Exercise brief: Print, exactly as they appear in the listing below, the lines from the line with "gray circle: (92, 188) -> (57, 103), moved" to the line with "red triangle: (69, 58) -> (48, 43), moved", with both end lines kept.

Data supplied:
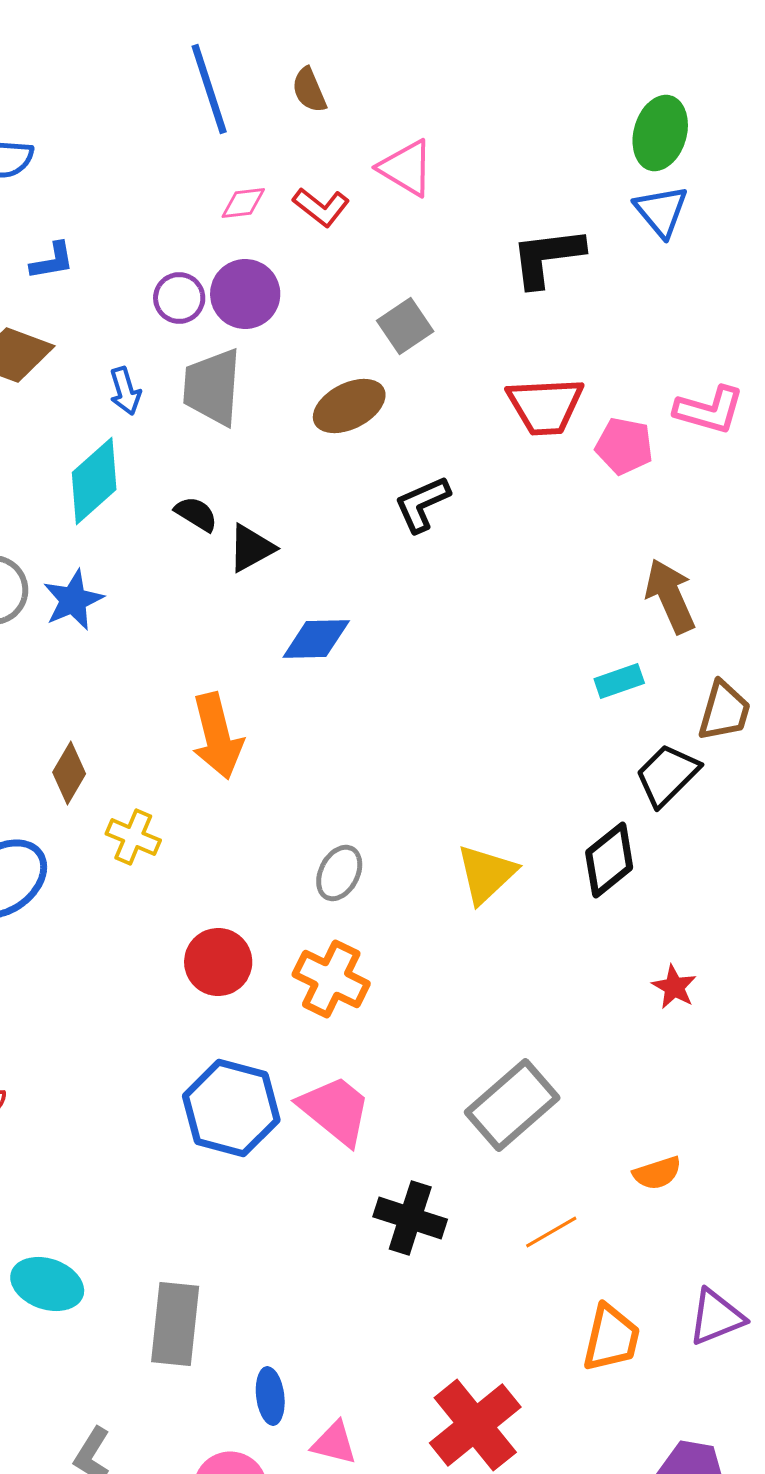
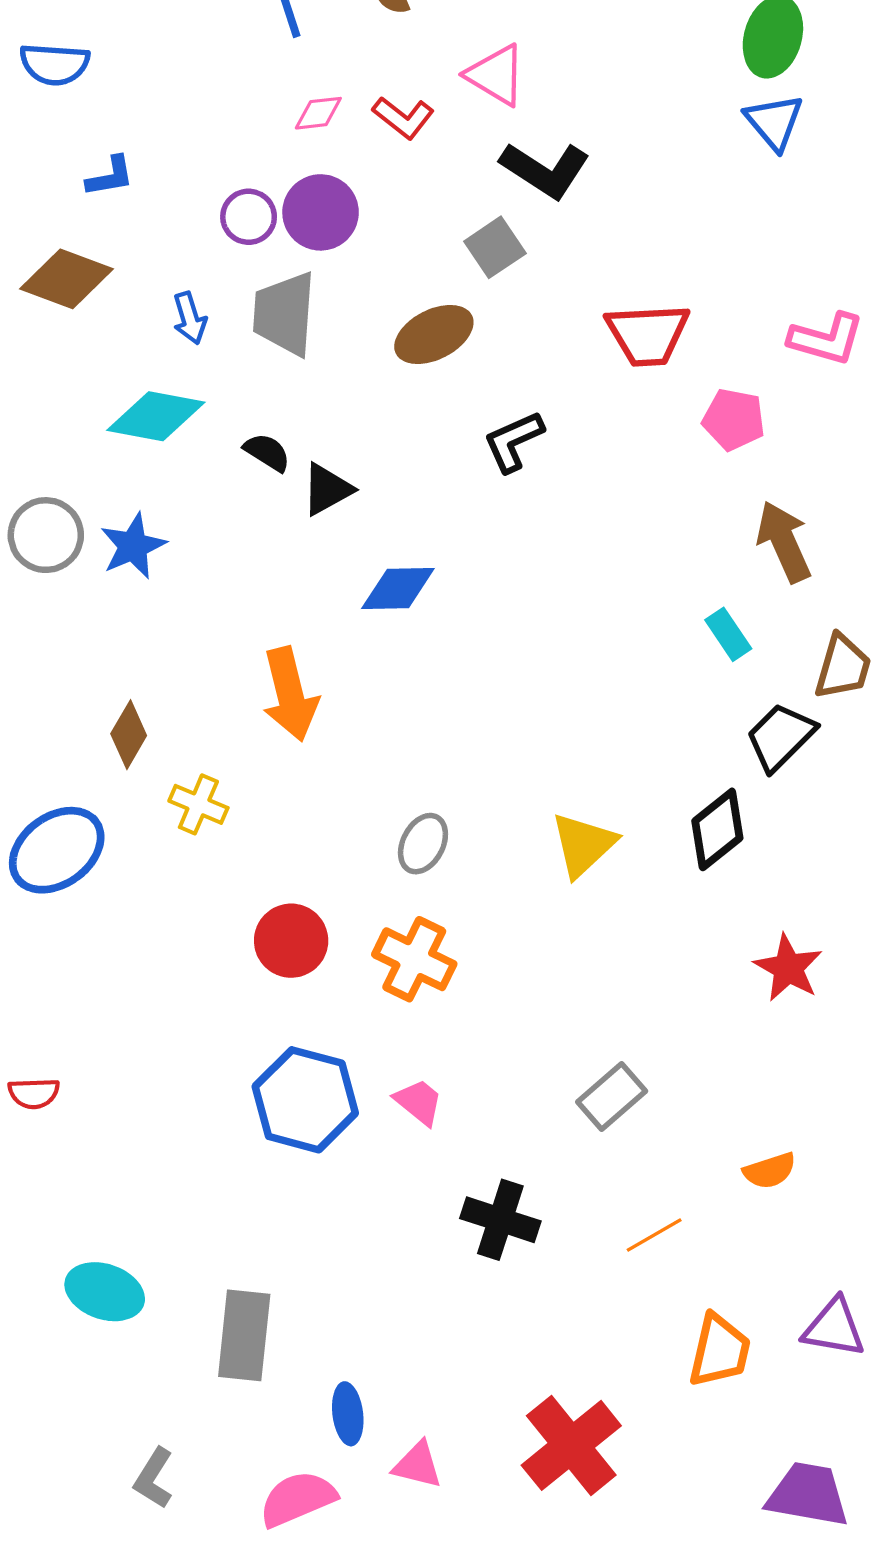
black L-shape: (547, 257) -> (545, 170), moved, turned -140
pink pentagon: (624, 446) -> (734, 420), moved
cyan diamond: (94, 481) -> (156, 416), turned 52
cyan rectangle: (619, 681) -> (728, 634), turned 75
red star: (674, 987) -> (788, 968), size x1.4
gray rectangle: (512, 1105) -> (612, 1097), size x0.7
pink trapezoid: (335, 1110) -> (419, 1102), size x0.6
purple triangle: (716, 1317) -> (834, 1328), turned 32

==

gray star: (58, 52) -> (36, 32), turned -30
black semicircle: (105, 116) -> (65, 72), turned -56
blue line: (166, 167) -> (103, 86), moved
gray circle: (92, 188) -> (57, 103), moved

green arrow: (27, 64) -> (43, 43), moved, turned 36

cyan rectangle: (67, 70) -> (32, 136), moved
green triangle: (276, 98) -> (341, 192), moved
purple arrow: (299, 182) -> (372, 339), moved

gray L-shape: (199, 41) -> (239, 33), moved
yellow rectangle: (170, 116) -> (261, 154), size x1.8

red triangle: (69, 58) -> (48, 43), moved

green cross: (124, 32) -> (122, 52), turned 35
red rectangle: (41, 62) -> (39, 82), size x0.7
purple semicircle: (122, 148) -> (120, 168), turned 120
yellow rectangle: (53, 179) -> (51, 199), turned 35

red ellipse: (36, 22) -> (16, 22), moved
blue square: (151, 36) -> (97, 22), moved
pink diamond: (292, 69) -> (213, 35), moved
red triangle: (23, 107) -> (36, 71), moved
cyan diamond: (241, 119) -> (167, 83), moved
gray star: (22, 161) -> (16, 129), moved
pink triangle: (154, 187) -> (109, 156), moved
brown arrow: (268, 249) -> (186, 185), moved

* * *

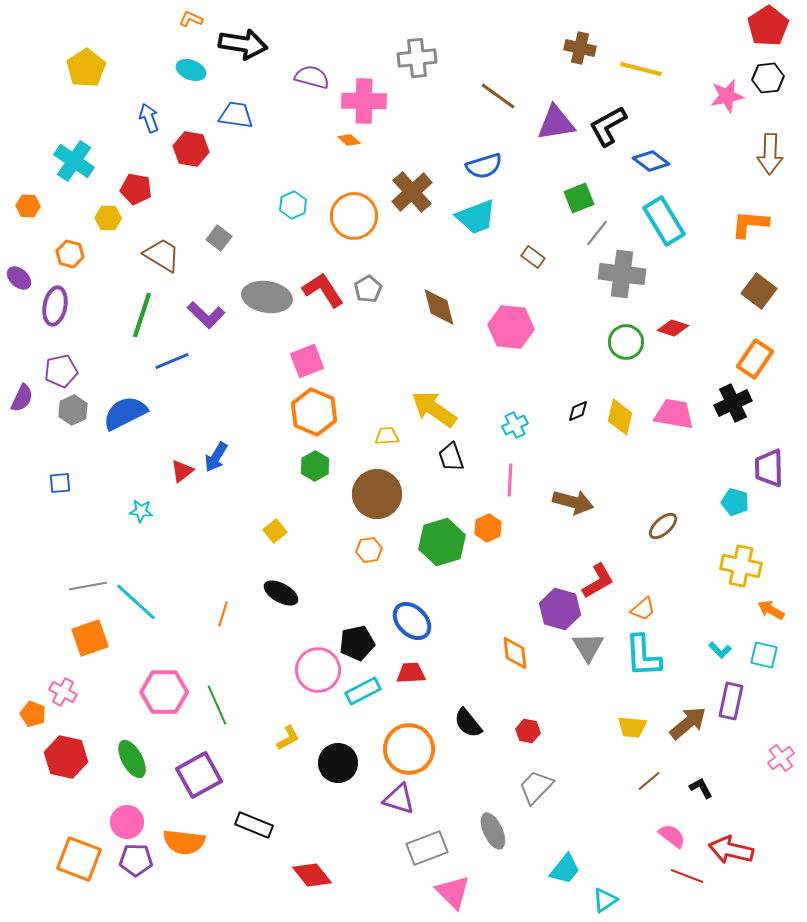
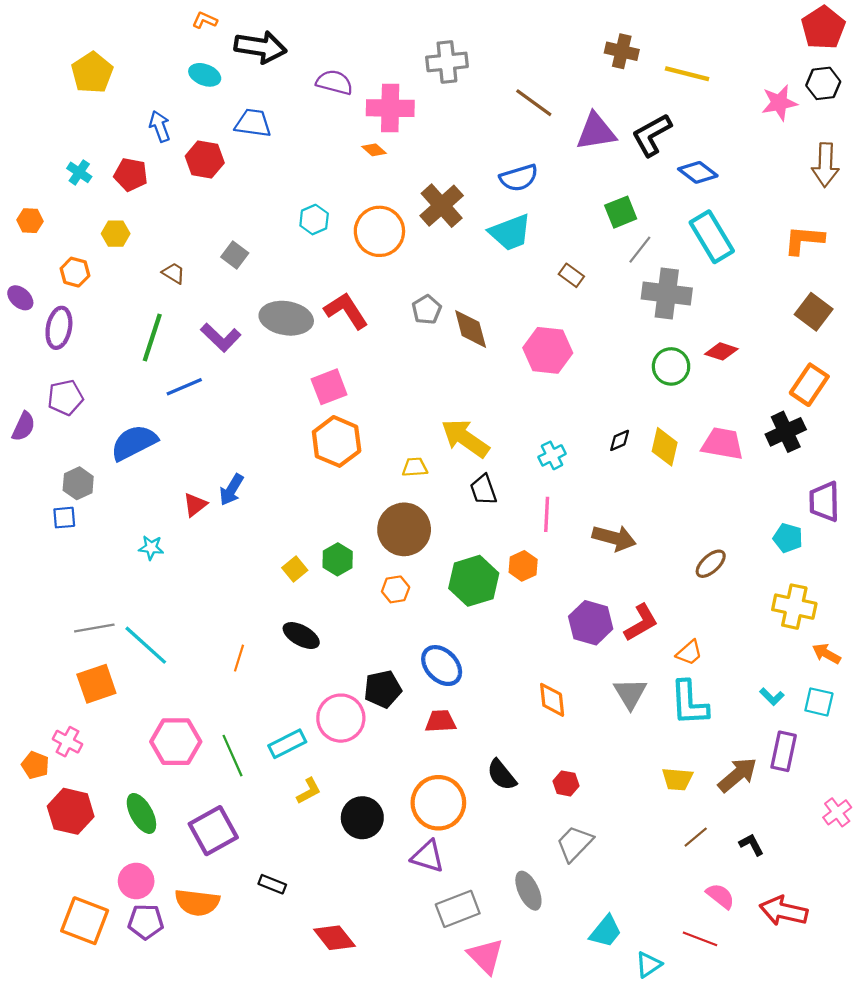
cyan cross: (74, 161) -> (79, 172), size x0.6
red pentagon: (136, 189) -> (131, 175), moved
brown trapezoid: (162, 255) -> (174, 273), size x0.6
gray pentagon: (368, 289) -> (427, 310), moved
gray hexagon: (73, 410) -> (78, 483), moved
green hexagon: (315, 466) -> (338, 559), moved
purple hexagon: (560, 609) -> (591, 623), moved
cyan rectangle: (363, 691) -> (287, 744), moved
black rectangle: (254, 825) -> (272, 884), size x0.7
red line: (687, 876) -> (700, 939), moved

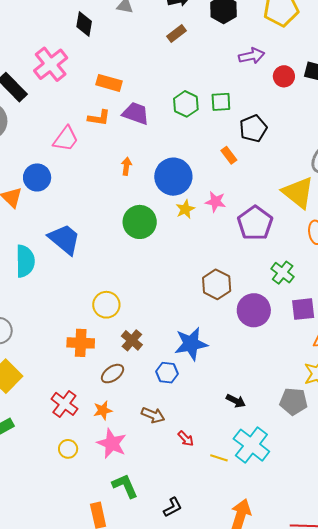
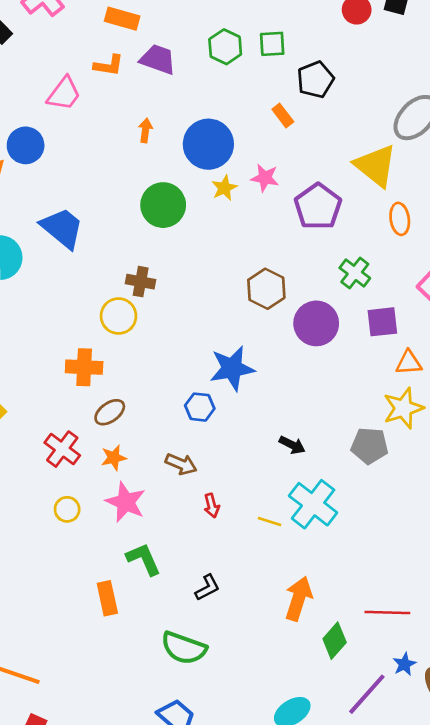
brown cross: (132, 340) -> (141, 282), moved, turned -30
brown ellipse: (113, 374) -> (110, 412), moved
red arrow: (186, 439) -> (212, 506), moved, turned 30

Your solution:
gray circle: (92, 188) -> (57, 103), moved

green arrow: (27, 64) -> (43, 43), moved, turned 36

cyan rectangle: (67, 70) -> (32, 136), moved
green triangle: (276, 98) -> (341, 192), moved
purple arrow: (299, 182) -> (372, 339), moved

gray L-shape: (199, 41) -> (239, 33), moved
yellow rectangle: (170, 116) -> (261, 154), size x1.8

red triangle: (69, 58) -> (48, 43), moved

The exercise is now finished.